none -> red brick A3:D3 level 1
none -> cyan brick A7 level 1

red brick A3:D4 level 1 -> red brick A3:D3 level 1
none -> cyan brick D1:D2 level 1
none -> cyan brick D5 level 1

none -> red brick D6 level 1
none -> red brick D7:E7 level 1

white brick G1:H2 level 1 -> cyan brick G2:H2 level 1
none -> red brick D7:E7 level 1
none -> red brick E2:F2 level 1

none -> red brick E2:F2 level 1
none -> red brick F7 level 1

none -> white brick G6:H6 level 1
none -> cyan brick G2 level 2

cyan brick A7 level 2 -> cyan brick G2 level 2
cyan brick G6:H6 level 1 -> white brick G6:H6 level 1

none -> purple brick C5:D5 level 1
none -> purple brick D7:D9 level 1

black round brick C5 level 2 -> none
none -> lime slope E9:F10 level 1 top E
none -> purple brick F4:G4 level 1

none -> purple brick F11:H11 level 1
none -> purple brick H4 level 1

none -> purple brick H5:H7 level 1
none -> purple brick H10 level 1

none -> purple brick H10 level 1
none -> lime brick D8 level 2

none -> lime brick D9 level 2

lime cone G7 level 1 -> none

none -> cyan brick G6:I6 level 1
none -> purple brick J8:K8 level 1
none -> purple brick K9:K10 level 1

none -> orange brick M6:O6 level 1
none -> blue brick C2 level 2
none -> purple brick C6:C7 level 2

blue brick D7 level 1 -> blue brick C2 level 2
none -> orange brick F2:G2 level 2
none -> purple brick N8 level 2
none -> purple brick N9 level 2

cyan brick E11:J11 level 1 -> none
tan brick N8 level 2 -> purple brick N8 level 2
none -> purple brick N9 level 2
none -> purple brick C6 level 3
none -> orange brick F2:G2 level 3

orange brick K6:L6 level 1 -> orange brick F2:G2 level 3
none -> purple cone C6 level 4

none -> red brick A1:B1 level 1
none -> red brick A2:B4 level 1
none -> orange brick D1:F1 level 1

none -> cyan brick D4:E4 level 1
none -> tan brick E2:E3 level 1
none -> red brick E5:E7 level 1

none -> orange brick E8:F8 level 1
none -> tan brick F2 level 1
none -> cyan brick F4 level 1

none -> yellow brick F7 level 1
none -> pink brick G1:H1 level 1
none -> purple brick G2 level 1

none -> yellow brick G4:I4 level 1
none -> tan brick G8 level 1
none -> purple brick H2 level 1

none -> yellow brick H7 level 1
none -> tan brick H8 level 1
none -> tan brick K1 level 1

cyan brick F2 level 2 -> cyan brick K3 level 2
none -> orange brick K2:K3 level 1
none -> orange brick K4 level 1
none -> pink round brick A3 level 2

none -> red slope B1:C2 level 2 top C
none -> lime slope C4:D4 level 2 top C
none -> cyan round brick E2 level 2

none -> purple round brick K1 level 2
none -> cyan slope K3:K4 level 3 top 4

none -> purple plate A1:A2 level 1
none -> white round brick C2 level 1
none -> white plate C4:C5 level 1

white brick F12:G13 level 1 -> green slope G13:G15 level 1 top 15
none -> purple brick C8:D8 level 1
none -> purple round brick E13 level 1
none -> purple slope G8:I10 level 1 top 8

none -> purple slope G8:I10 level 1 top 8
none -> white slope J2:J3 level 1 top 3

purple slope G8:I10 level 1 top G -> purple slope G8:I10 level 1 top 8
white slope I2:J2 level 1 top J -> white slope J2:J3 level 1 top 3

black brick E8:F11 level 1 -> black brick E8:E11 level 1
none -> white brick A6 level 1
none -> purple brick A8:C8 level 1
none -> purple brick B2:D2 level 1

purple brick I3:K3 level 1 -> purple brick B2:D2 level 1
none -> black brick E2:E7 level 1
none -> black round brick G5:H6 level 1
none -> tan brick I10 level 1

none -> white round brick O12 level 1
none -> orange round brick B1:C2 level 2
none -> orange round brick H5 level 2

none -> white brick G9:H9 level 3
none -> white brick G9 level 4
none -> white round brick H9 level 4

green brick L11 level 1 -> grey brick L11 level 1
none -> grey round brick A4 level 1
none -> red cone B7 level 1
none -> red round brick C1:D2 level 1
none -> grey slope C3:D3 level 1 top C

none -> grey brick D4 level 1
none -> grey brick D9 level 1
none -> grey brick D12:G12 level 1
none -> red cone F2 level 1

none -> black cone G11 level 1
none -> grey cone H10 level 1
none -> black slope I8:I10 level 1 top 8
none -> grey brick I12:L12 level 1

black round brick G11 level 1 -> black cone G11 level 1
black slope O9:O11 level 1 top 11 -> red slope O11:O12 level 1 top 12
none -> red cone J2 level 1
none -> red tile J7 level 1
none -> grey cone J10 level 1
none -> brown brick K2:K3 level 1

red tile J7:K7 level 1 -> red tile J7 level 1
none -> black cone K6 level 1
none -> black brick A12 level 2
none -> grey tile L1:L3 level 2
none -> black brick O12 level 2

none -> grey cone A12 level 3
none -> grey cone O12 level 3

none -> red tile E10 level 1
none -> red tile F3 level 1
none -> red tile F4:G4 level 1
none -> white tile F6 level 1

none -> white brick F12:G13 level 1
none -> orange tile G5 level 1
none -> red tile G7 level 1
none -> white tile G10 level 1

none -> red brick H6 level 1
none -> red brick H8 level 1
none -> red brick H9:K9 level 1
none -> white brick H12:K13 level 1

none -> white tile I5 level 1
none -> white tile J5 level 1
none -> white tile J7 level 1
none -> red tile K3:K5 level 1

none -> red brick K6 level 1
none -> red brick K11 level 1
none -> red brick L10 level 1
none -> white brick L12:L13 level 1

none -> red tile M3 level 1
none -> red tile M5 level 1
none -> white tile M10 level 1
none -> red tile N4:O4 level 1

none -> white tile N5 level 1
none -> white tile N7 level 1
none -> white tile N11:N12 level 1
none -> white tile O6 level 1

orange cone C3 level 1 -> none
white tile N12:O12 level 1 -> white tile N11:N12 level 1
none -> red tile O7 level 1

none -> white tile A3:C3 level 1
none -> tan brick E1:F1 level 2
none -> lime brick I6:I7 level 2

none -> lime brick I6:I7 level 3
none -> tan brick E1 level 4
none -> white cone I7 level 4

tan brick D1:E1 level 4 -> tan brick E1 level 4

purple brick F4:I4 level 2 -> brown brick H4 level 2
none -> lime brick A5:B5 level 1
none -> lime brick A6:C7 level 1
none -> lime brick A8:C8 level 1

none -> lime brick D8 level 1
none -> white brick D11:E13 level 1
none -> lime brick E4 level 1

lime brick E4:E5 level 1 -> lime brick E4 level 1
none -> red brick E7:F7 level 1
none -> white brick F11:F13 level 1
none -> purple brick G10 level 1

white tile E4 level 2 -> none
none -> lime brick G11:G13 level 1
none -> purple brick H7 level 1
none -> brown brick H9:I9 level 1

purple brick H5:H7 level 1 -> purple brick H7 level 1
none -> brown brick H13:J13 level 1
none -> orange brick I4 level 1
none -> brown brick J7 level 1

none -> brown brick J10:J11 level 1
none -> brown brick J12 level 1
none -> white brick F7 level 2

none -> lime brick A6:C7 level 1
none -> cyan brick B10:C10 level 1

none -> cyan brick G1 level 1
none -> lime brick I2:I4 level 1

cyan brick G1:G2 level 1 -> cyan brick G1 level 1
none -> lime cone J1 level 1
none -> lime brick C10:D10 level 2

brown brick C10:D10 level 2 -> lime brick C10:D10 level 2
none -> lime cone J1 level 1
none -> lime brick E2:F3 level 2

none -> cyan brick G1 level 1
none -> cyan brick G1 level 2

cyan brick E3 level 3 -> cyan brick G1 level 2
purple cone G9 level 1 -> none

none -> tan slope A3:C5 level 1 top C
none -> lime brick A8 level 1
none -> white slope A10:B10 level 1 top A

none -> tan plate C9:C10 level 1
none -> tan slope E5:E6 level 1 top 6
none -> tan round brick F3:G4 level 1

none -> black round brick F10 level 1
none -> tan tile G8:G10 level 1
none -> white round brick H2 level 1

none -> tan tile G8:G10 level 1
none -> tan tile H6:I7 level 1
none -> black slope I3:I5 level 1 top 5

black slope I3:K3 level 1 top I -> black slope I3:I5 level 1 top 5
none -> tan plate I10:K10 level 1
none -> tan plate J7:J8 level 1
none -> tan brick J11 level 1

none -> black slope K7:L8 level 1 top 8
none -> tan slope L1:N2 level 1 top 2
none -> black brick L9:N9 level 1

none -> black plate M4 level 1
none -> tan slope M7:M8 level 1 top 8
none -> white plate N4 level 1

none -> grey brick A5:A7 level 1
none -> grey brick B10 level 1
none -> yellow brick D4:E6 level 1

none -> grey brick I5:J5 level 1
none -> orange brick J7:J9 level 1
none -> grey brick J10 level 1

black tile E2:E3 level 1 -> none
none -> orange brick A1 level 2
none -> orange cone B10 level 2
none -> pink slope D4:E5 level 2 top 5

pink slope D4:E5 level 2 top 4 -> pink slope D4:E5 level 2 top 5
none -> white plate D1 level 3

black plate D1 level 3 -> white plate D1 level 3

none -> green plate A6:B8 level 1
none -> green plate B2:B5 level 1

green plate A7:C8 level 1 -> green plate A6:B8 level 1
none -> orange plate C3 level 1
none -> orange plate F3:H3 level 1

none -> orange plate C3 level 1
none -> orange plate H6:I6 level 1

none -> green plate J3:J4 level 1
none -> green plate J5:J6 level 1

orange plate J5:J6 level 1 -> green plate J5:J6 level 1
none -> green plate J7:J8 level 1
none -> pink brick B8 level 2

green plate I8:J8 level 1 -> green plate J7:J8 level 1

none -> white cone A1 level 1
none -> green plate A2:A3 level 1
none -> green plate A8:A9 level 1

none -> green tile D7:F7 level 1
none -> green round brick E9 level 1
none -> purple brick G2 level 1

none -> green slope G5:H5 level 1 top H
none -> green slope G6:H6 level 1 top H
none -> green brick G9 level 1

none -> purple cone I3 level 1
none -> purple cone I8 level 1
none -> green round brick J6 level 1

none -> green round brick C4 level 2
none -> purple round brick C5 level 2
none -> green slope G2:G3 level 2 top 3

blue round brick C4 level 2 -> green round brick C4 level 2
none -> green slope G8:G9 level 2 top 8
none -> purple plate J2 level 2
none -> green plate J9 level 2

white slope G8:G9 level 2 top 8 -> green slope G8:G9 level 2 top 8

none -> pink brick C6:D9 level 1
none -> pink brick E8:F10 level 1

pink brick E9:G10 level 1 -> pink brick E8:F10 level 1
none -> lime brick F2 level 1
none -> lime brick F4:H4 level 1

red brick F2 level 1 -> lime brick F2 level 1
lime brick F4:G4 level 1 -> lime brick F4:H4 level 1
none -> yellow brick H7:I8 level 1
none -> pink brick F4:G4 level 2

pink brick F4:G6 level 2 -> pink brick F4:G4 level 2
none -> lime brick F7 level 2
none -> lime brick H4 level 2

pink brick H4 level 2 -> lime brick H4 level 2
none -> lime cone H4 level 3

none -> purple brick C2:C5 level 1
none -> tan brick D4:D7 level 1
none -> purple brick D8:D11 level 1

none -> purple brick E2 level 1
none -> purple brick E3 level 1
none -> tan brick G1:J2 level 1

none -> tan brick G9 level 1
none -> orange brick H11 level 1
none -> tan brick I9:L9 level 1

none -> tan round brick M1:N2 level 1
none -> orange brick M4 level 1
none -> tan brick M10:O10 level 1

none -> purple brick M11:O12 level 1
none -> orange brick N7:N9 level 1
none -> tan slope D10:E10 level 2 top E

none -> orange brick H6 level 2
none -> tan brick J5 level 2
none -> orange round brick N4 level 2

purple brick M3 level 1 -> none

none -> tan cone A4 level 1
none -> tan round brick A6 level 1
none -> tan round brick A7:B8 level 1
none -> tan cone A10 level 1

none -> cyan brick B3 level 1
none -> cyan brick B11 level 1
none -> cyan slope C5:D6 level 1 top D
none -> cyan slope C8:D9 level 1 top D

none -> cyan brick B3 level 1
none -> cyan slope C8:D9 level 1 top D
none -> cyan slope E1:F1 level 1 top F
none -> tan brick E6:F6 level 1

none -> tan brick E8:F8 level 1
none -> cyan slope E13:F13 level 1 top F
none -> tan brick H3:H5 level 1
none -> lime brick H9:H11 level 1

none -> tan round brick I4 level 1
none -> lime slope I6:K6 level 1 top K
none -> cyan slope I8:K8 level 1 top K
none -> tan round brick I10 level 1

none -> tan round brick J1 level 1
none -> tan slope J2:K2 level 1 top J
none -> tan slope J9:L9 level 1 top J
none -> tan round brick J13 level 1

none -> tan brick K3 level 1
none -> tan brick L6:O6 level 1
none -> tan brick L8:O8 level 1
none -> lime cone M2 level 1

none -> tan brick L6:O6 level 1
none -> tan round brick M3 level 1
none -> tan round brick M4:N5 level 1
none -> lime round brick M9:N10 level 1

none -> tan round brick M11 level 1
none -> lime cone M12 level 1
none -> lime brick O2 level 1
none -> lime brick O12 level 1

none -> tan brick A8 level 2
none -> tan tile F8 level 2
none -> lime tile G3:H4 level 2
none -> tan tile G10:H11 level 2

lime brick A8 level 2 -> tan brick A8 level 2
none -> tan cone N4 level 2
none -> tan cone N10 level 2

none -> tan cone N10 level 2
● ● ● ●
Using the listing above, copy exactly the line that contains "none -> white tile O6 level 1", the line that contains "none -> purple brick H7 level 1", and each line that falls between them.

none -> white tile O6 level 1

orange cone C3 level 1 -> none
white tile N12:O12 level 1 -> white tile N11:N12 level 1
none -> red tile O7 level 1

none -> white tile A3:C3 level 1
none -> tan brick E1:F1 level 2
none -> lime brick I6:I7 level 2

none -> lime brick I6:I7 level 3
none -> tan brick E1 level 4
none -> white cone I7 level 4

tan brick D1:E1 level 4 -> tan brick E1 level 4

purple brick F4:I4 level 2 -> brown brick H4 level 2
none -> lime brick A5:B5 level 1
none -> lime brick A6:C7 level 1
none -> lime brick A8:C8 level 1

none -> lime brick D8 level 1
none -> white brick D11:E13 level 1
none -> lime brick E4 level 1

lime brick E4:E5 level 1 -> lime brick E4 level 1
none -> red brick E7:F7 level 1
none -> white brick F11:F13 level 1
none -> purple brick G10 level 1

white tile E4 level 2 -> none
none -> lime brick G11:G13 level 1
none -> purple brick H7 level 1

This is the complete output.